▶ [EXERCISE BRIEF] Leave every image behind and restate the data word for word.

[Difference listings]
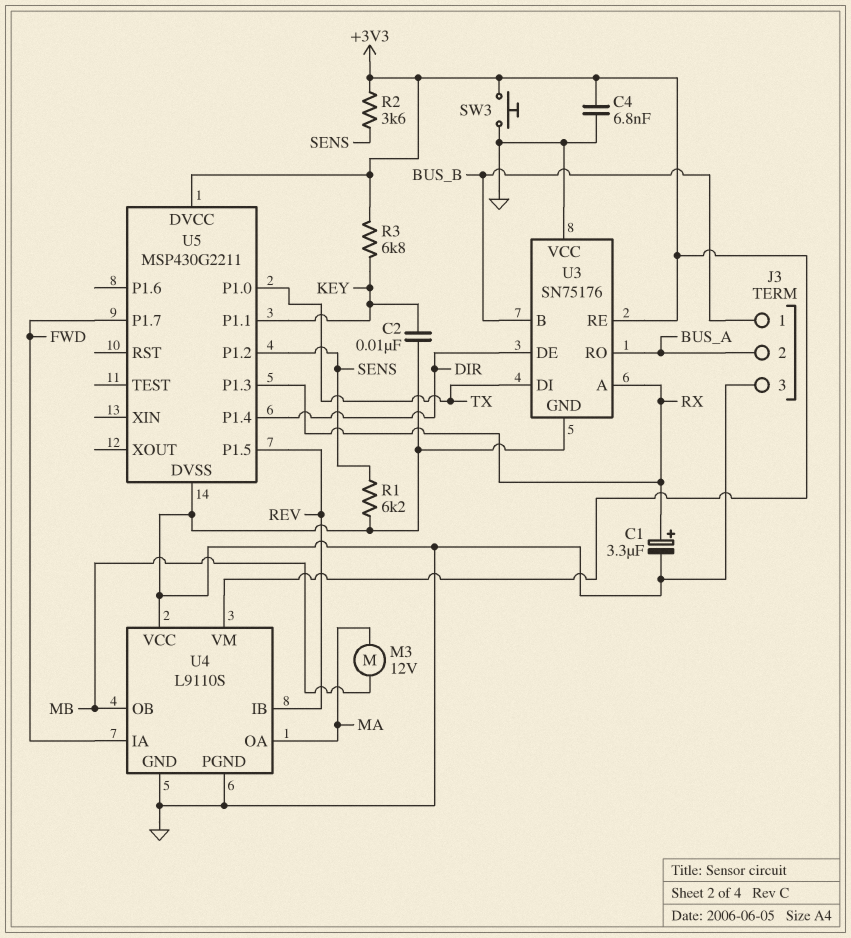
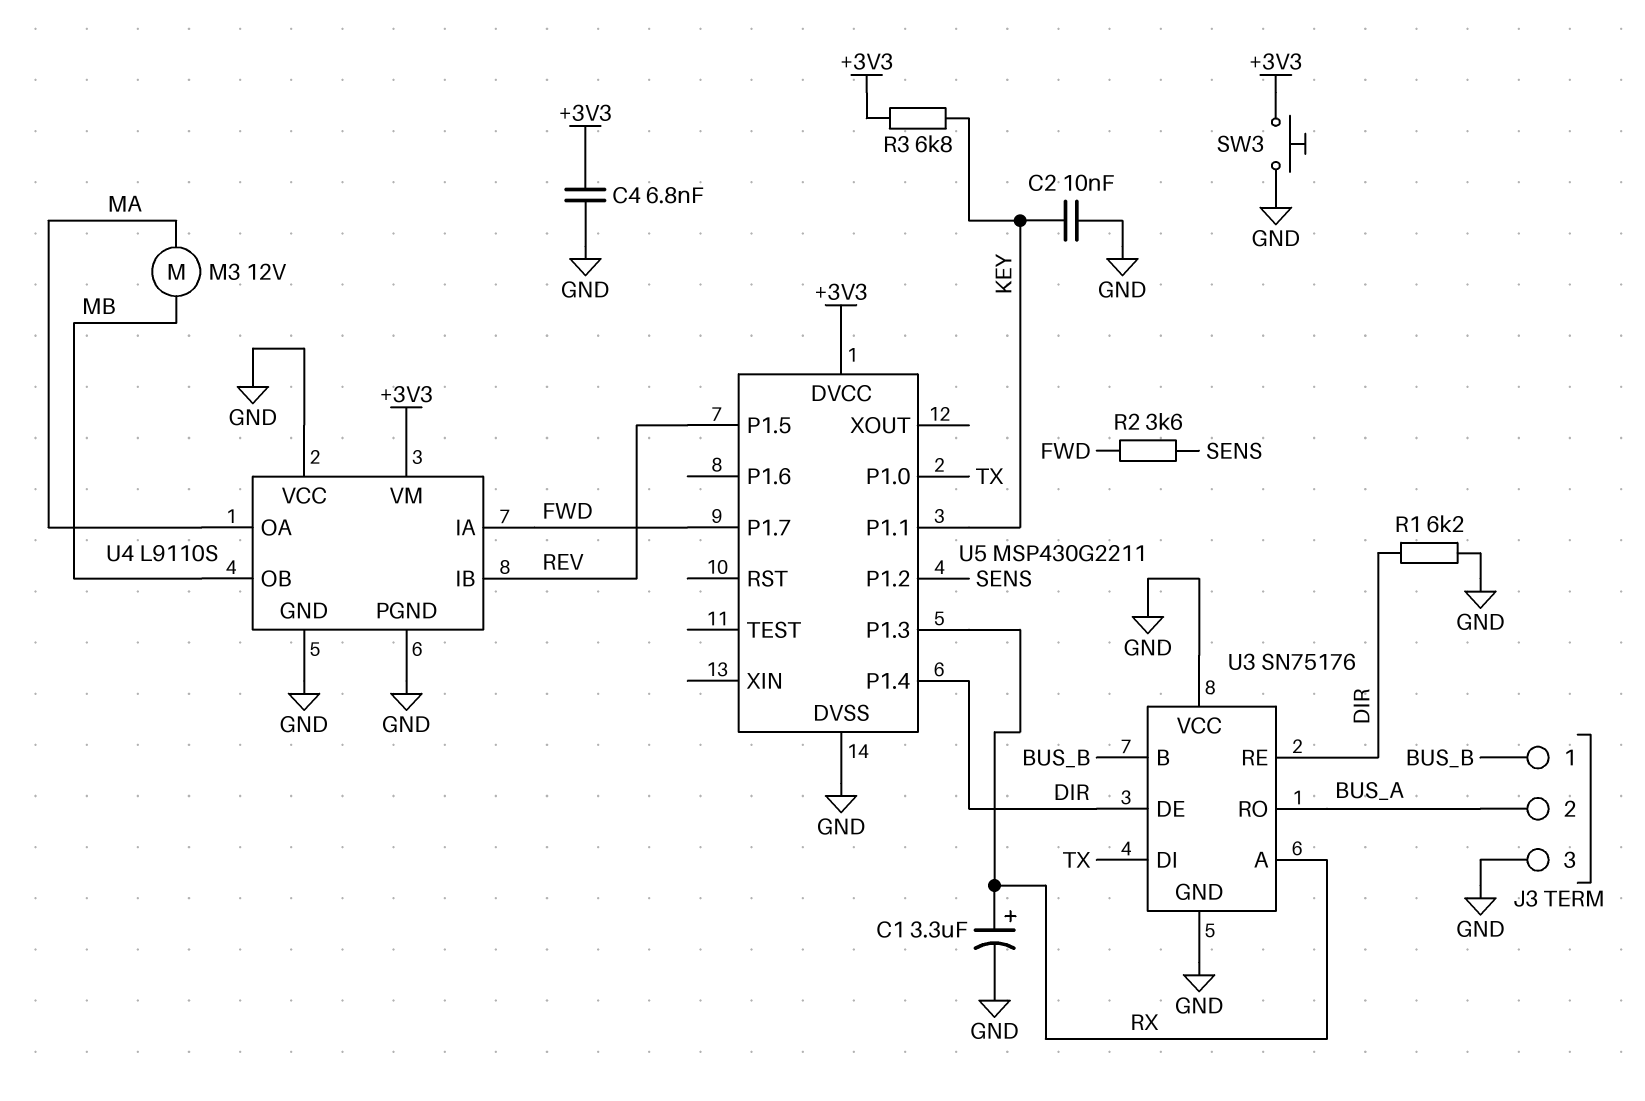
R1: 6.2k (GND, SENS) -> 6.2k (DIR, GND)
R2: 3.6k (+3V3, SENS) -> 3.6k (FWD, SENS)
U3 pin RE: +3V3 -> DIR

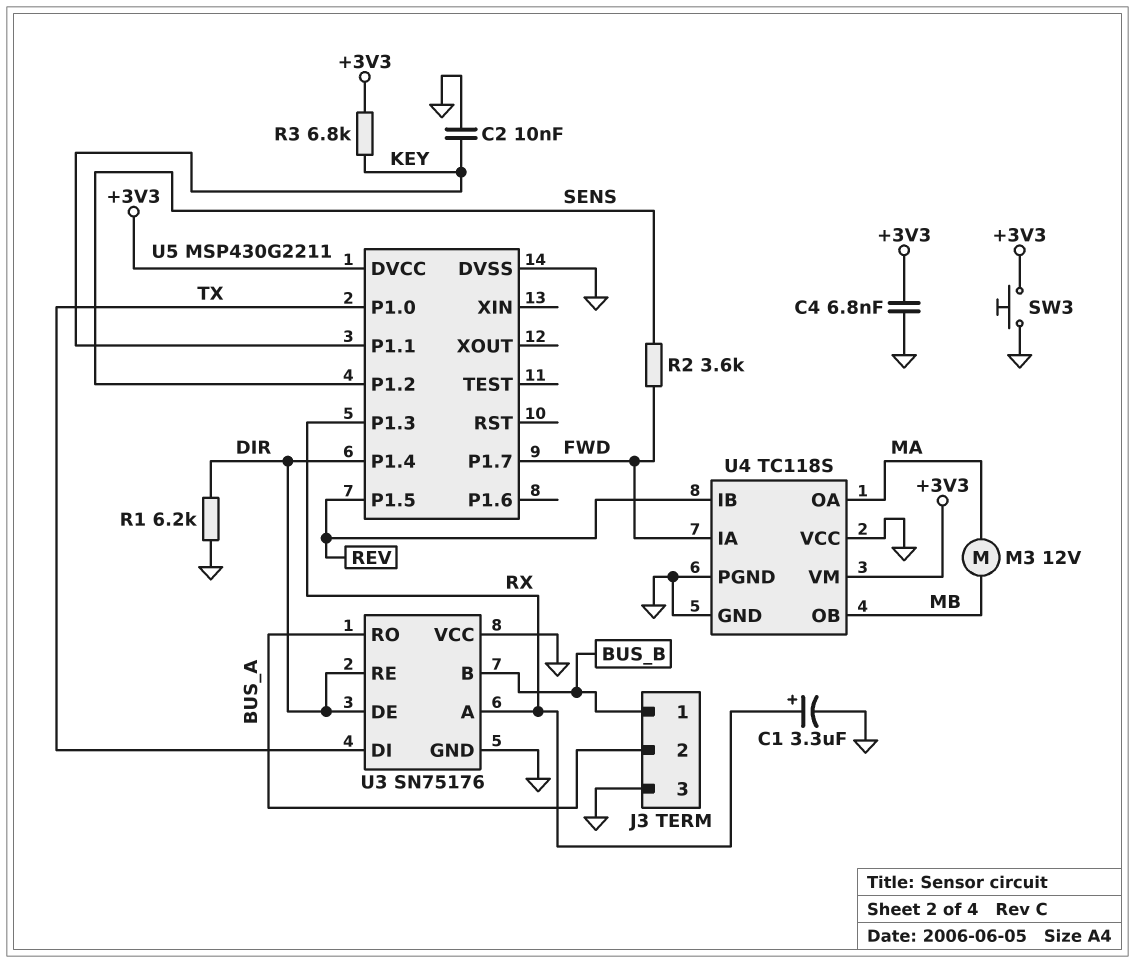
U4: L9110S -> TC118S

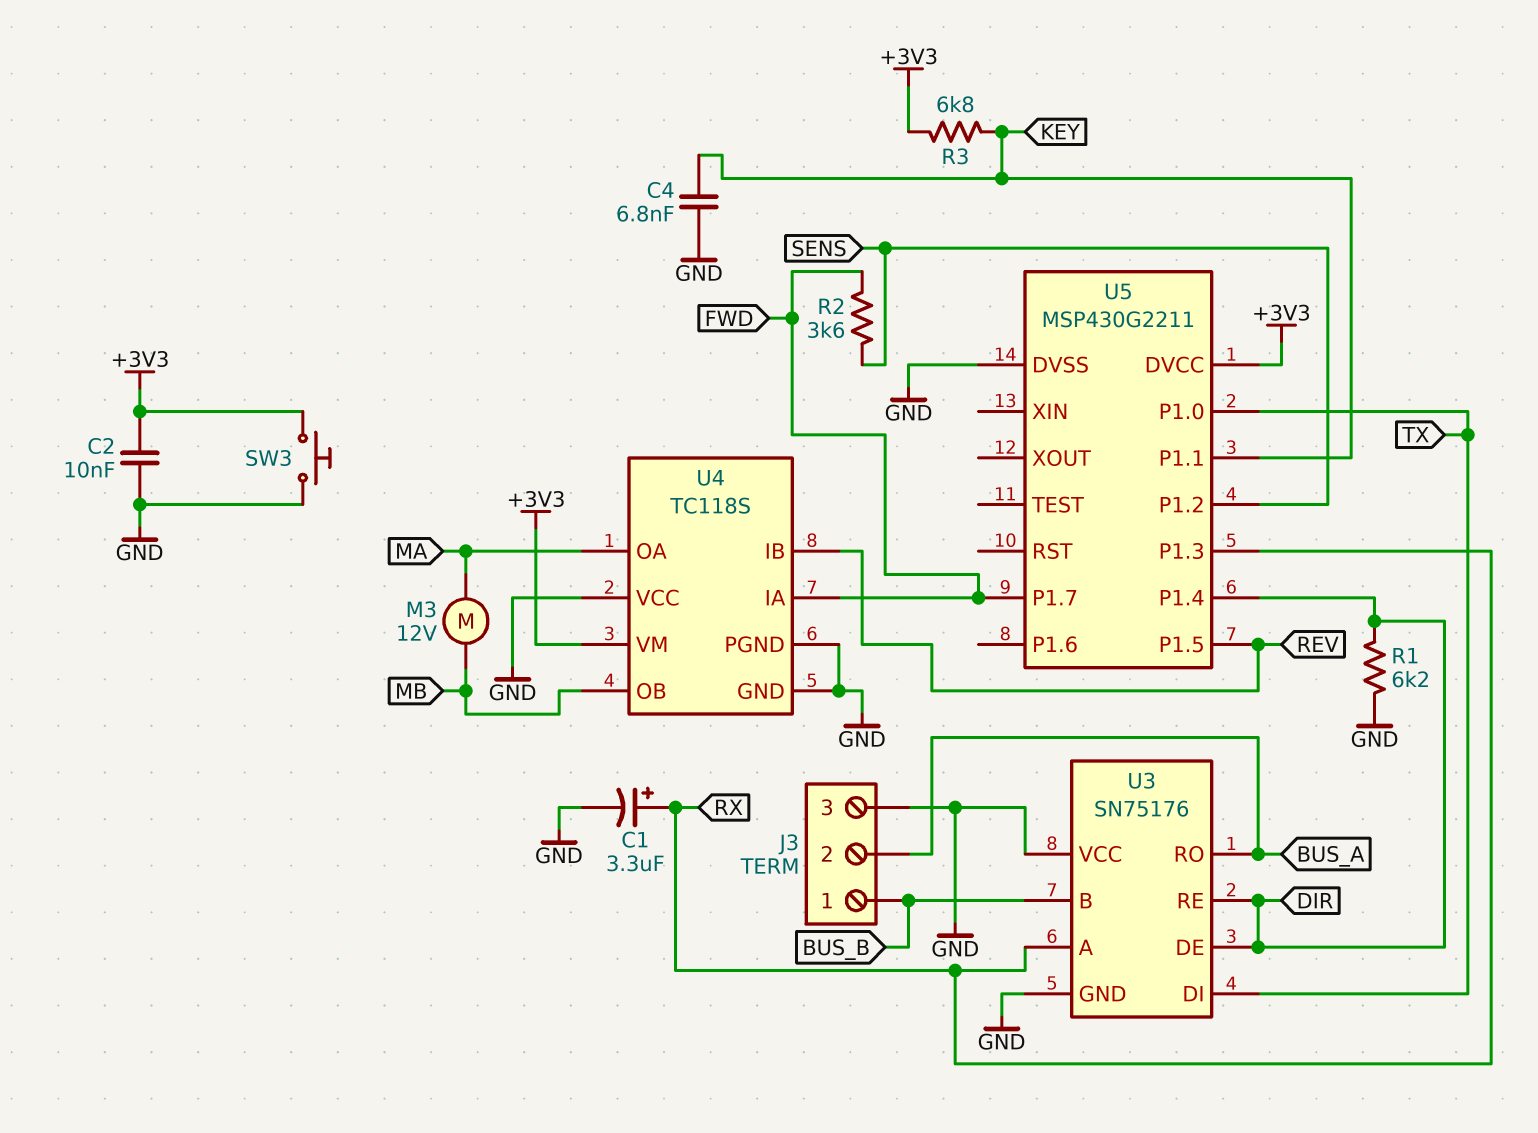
C2: 10nF (GND, KEY) -> 10nF (+3V3, GND)
C4: 6.8nF (+3V3, GND) -> 6.8nF (GND, KEY)

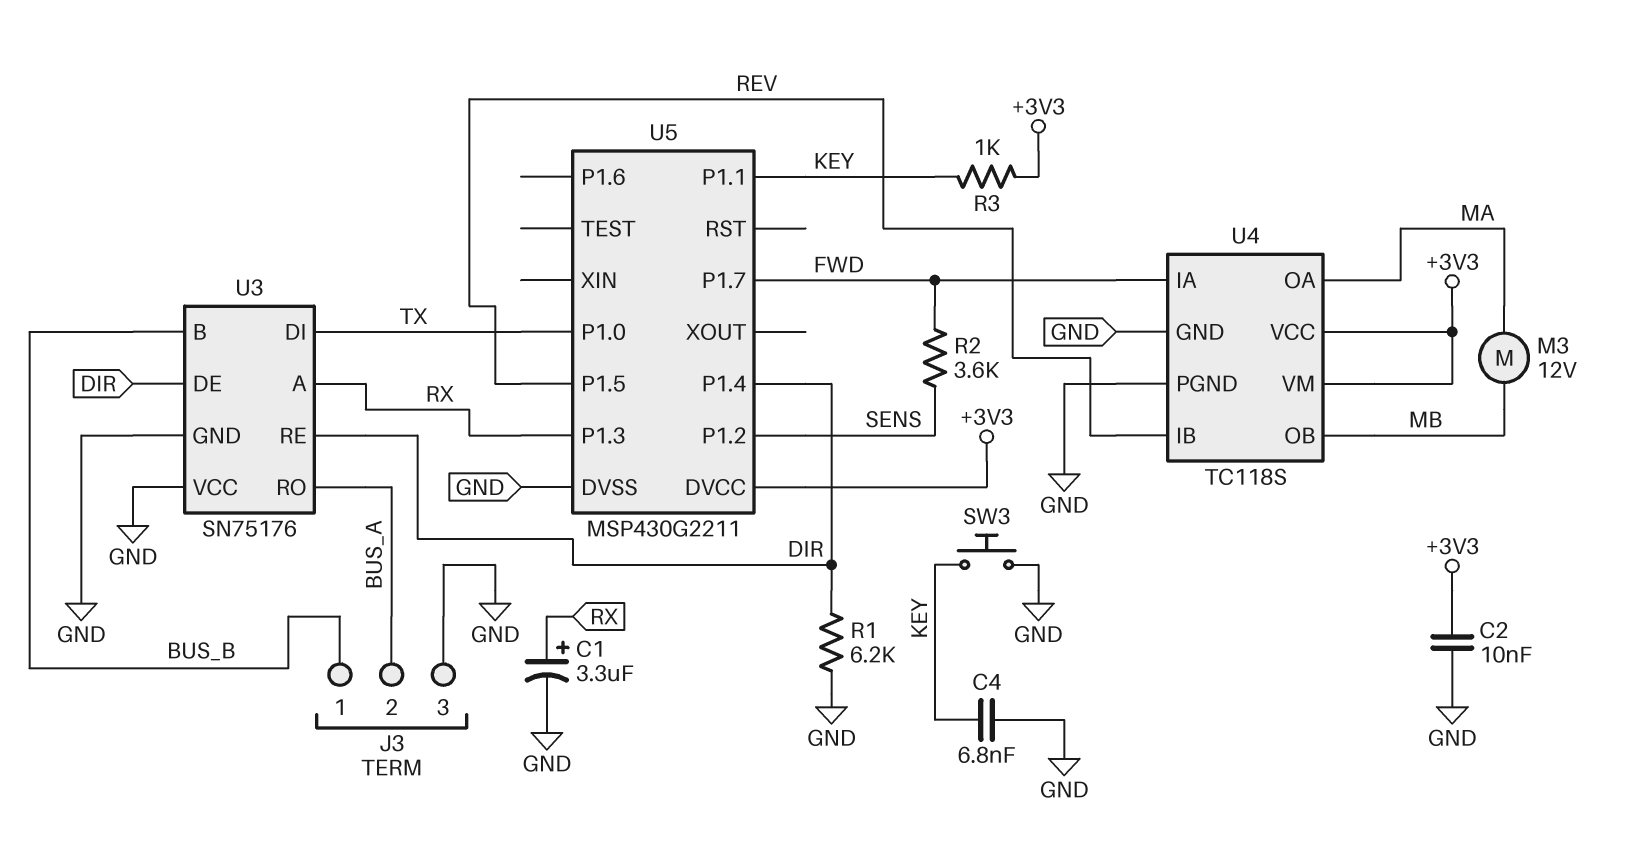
R3: 6.8k (+3V3, KEY) -> 1k (+3V3, KEY)
SW3: button (+3V3, GND) -> button (GND, KEY)
U4 pin VCC: GND -> +3V3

▶ [OUTPUT FOR THIS TASK]
R1: 6.2k (GND, SENS) -> 6.2k (DIR, GND)
R2: 3.6k (+3V3, SENS) -> 3.6k (FWD, SENS)
U3 pin RE: +3V3 -> DIR

U4: L9110S -> TC118S

C2: 10nF (GND, KEY) -> 10nF (+3V3, GND)
C4: 6.8nF (+3V3, GND) -> 6.8nF (GND, KEY)

R3: 6.8k (+3V3, KEY) -> 1k (+3V3, KEY)
SW3: button (+3V3, GND) -> button (GND, KEY)
U4 pin VCC: GND -> +3V3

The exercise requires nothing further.